**** GIVEN DATA ****

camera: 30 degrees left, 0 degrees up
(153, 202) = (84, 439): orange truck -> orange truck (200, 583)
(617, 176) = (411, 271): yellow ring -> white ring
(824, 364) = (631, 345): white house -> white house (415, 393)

****
**** GIVEN DATA ****

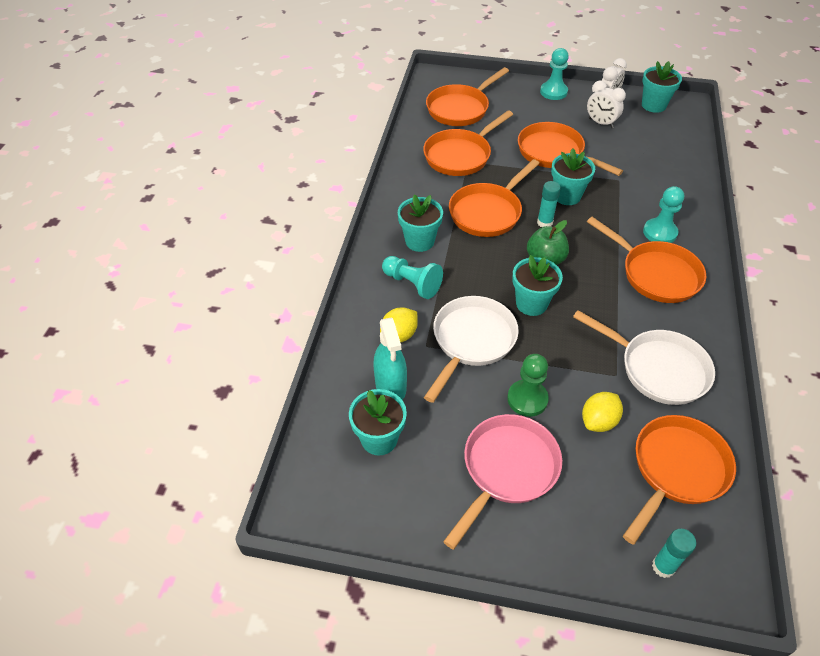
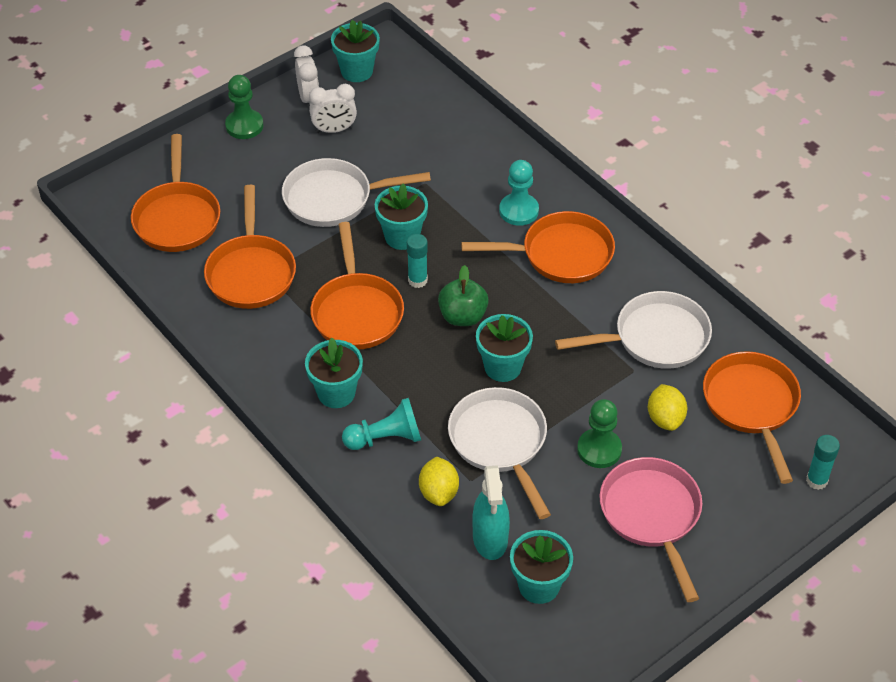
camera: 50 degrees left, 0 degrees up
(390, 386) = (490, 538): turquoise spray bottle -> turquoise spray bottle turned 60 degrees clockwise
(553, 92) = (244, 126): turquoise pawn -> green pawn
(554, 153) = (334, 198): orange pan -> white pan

****

TASK: Above are the records. Copy the lines beginning at the one that has "camera: 50 degrees left, 0 degrees up" and ending with the one that has "(554, 153) = (334, 198): orange", unchanged.

FINISHED EXERCISE:
camera: 50 degrees left, 0 degrees up
(390, 386) = (490, 538): turquoise spray bottle -> turquoise spray bottle turned 60 degrees clockwise
(553, 92) = (244, 126): turquoise pawn -> green pawn
(554, 153) = (334, 198): orange pan -> white pan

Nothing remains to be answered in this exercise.